▶ _Exercise requirements_
From the records below, find each line with the string "brown" and copy it.

Records from a data collection:
________________
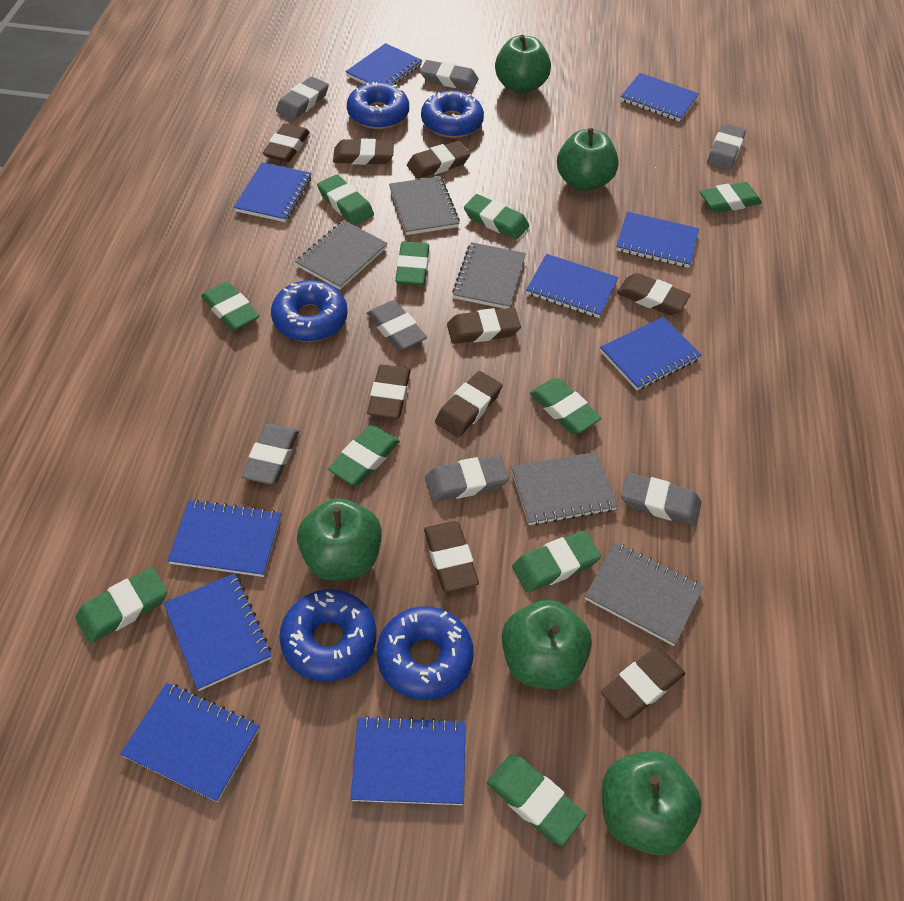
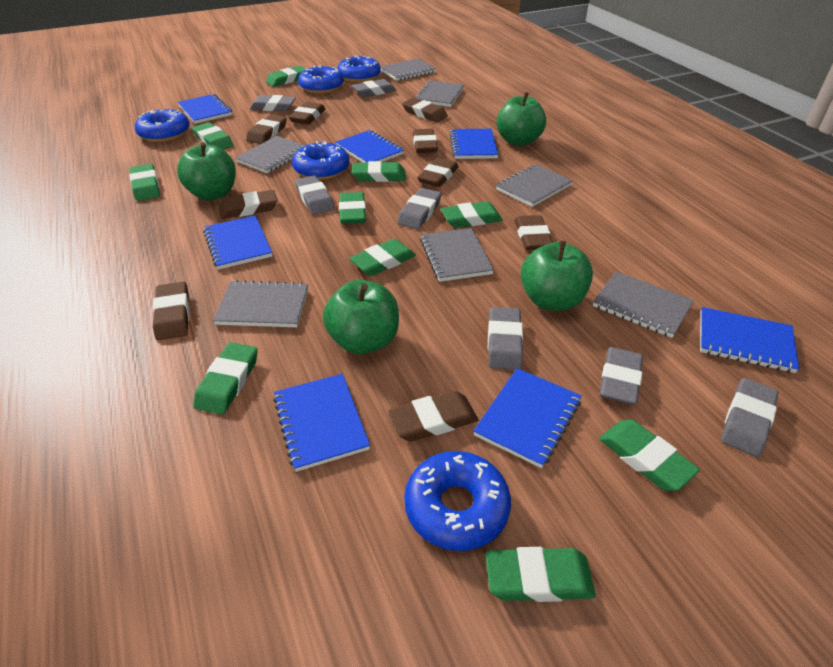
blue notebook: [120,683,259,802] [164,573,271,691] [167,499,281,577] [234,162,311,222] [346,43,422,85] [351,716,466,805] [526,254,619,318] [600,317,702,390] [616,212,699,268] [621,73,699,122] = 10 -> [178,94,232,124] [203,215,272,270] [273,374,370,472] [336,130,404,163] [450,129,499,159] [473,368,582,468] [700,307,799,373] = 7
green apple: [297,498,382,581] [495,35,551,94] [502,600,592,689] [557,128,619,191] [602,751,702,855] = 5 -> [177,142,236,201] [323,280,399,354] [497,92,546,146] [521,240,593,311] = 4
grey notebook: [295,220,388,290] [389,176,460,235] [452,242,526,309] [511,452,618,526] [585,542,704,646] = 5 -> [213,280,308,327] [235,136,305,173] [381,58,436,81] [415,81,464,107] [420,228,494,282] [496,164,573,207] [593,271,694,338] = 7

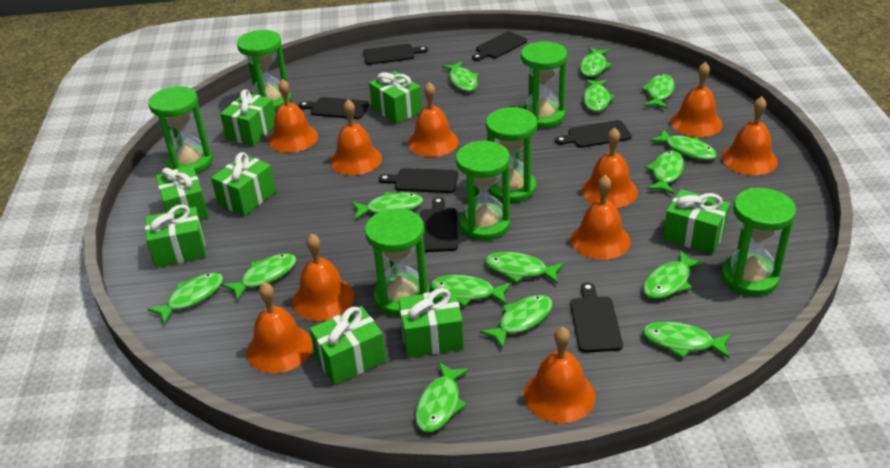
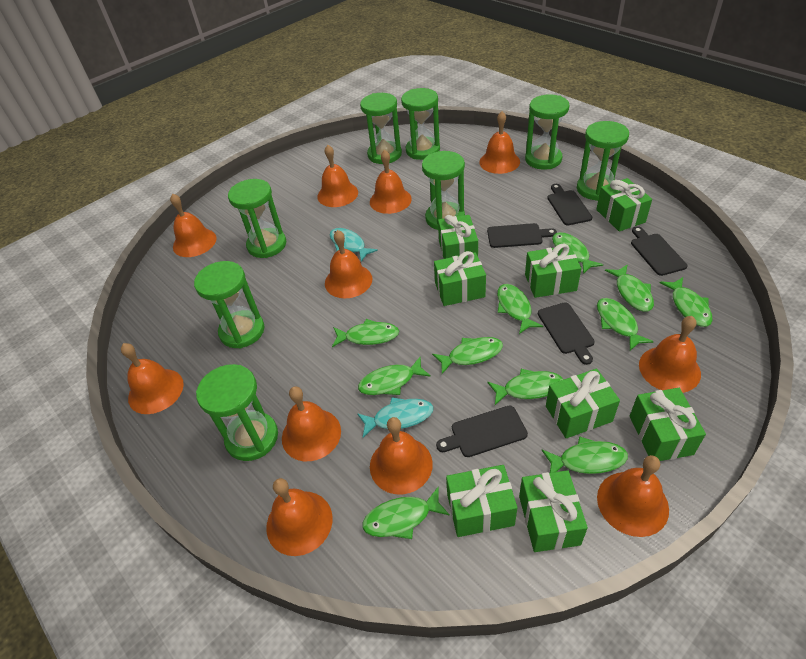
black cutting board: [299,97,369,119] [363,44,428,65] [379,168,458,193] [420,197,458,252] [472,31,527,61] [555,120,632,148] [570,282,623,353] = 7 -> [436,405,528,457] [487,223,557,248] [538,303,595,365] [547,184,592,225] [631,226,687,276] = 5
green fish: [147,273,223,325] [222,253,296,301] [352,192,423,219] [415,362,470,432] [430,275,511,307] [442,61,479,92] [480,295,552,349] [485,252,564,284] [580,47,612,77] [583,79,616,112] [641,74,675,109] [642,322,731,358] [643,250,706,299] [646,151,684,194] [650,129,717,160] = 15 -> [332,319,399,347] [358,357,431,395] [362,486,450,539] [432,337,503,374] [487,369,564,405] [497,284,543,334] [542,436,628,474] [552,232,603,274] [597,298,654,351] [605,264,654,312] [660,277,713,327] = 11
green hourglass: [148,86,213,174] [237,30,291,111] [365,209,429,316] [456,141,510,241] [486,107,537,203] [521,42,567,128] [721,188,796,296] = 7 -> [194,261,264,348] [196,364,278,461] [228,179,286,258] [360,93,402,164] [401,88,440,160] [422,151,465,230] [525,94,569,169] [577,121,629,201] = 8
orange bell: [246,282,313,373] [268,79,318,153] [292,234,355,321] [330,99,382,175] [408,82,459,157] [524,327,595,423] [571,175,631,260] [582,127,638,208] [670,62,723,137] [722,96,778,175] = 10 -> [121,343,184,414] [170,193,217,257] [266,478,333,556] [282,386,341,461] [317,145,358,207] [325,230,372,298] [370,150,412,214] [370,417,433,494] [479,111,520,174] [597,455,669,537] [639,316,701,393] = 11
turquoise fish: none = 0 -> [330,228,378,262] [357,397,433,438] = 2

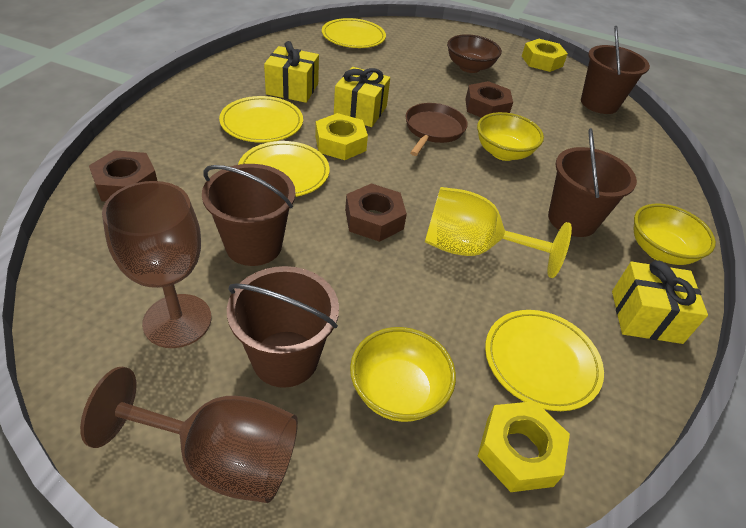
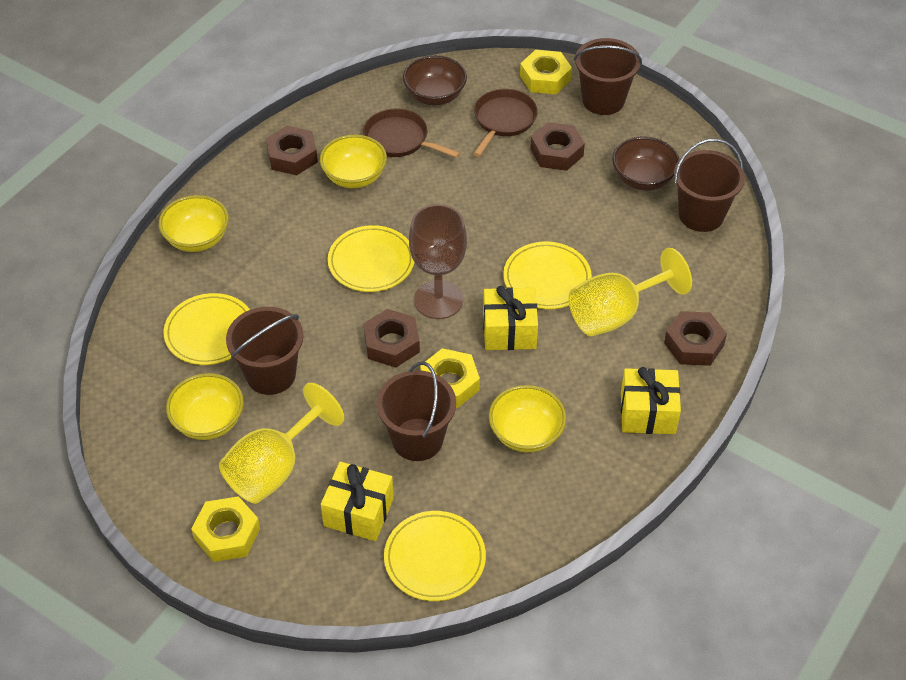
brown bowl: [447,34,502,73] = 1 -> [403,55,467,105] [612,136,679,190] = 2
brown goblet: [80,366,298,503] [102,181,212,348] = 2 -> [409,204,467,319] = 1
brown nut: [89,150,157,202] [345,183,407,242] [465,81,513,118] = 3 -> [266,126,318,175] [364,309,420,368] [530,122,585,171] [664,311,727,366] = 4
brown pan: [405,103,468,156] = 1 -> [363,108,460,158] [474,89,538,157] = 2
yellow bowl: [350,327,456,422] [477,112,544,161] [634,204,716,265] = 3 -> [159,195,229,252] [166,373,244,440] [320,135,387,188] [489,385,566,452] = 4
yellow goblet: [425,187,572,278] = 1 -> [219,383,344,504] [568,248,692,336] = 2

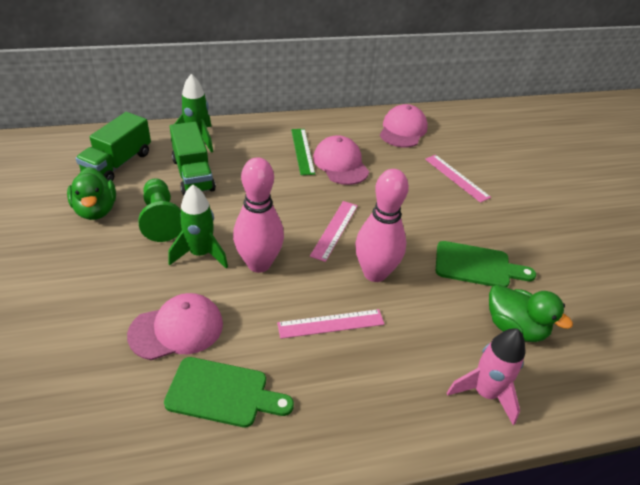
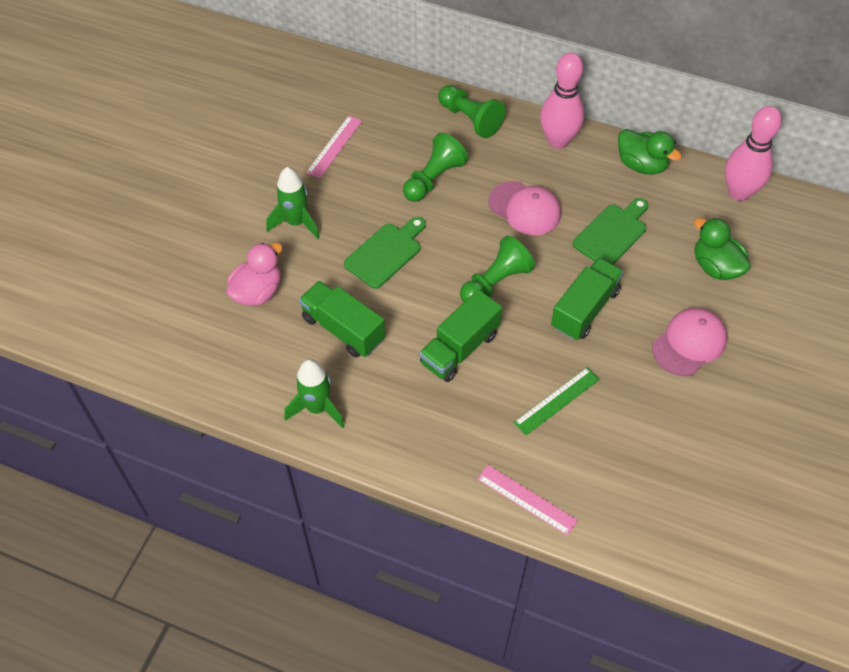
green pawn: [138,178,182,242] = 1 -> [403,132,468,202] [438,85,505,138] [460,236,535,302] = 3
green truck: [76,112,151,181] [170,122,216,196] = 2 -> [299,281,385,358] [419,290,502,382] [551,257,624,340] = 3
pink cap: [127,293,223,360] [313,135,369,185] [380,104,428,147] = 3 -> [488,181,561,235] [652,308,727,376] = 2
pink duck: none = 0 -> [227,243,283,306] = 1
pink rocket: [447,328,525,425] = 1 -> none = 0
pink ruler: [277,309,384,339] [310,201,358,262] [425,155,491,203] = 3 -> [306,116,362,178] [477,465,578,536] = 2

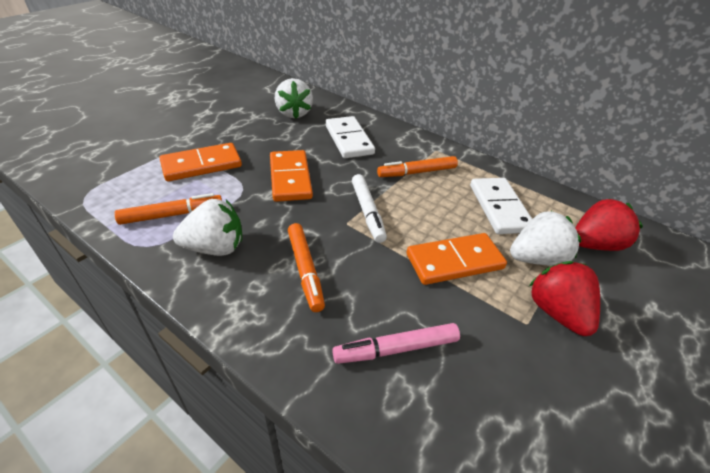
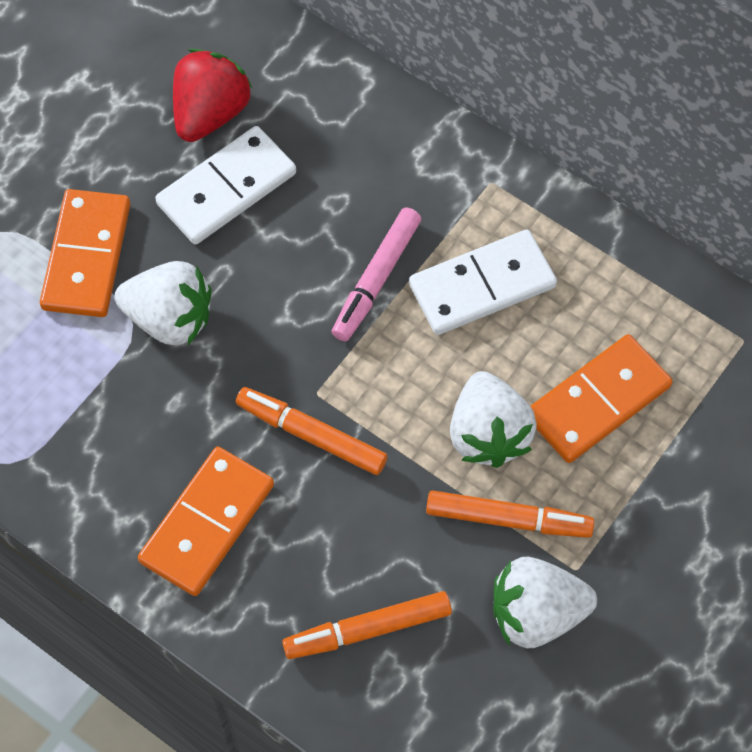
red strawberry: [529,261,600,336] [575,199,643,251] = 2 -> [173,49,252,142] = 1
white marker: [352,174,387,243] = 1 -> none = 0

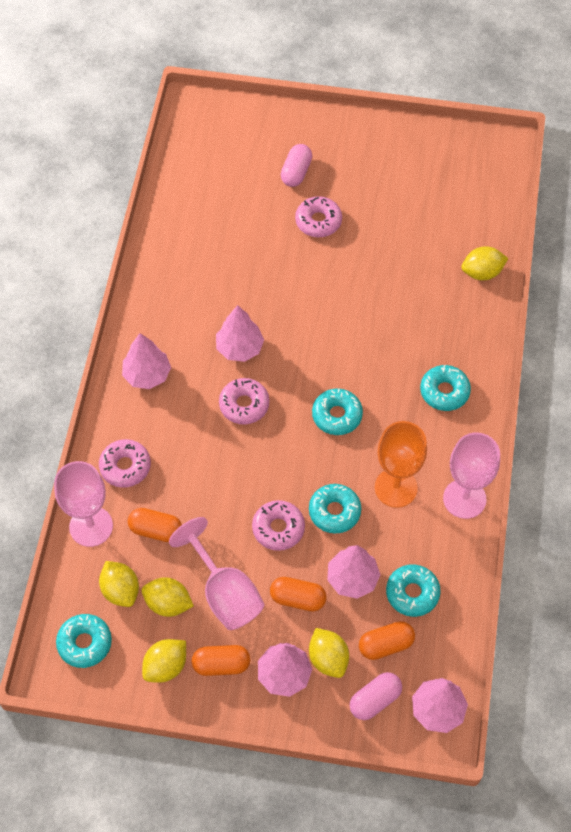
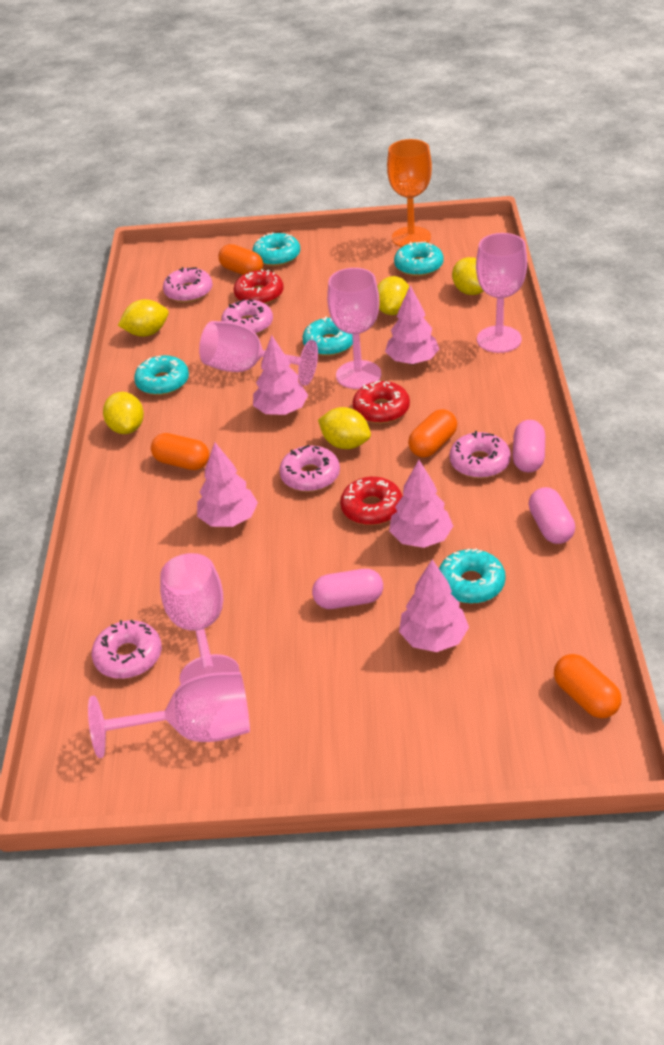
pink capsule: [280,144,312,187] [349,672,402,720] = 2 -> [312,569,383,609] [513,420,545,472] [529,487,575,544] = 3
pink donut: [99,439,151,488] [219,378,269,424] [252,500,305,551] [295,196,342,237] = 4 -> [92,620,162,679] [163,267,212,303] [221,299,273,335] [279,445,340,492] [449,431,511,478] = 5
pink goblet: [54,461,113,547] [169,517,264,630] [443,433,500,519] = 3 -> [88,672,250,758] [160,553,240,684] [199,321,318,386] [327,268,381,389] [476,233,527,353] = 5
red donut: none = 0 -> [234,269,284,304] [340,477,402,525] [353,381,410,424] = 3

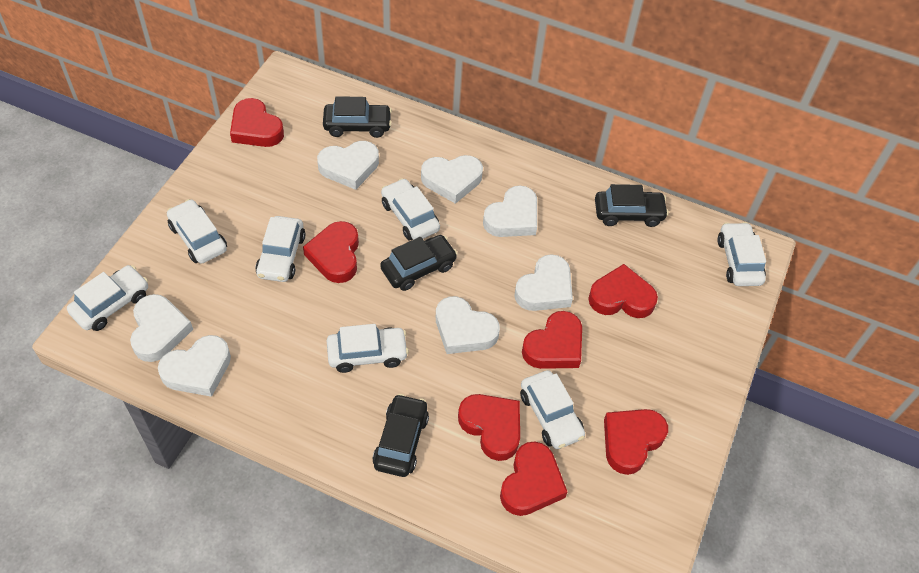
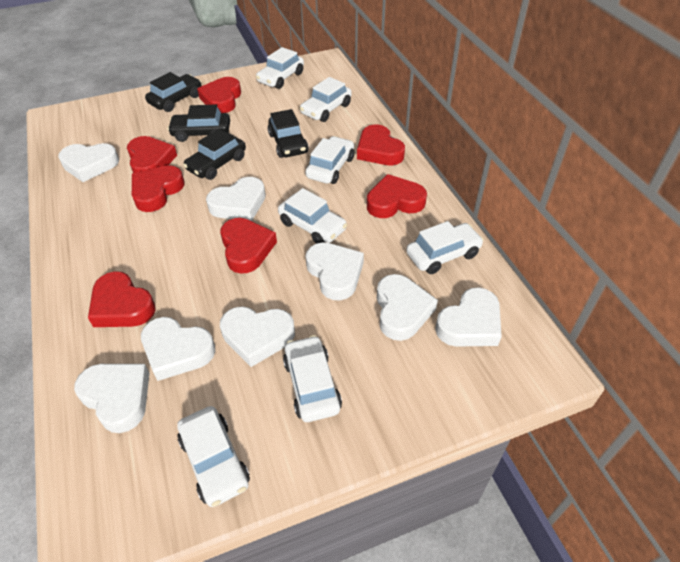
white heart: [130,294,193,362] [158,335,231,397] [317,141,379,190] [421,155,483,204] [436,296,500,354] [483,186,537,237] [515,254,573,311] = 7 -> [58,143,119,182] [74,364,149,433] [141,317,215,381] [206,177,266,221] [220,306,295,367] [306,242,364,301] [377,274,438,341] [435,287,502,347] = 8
________________
▶ _Answer box_
brown bowl: [447,34,502,73] = 1 -> [403,55,467,105] [612,136,679,190] = 2
brown goblet: [80,366,298,503] [102,181,212,348] = 2 -> [409,204,467,319] = 1
brown nut: [89,150,157,202] [345,183,407,242] [465,81,513,118] = 3 -> [266,126,318,175] [364,309,420,368] [530,122,585,171] [664,311,727,366] = 4
brown pan: [405,103,468,156] = 1 -> [363,108,460,158] [474,89,538,157] = 2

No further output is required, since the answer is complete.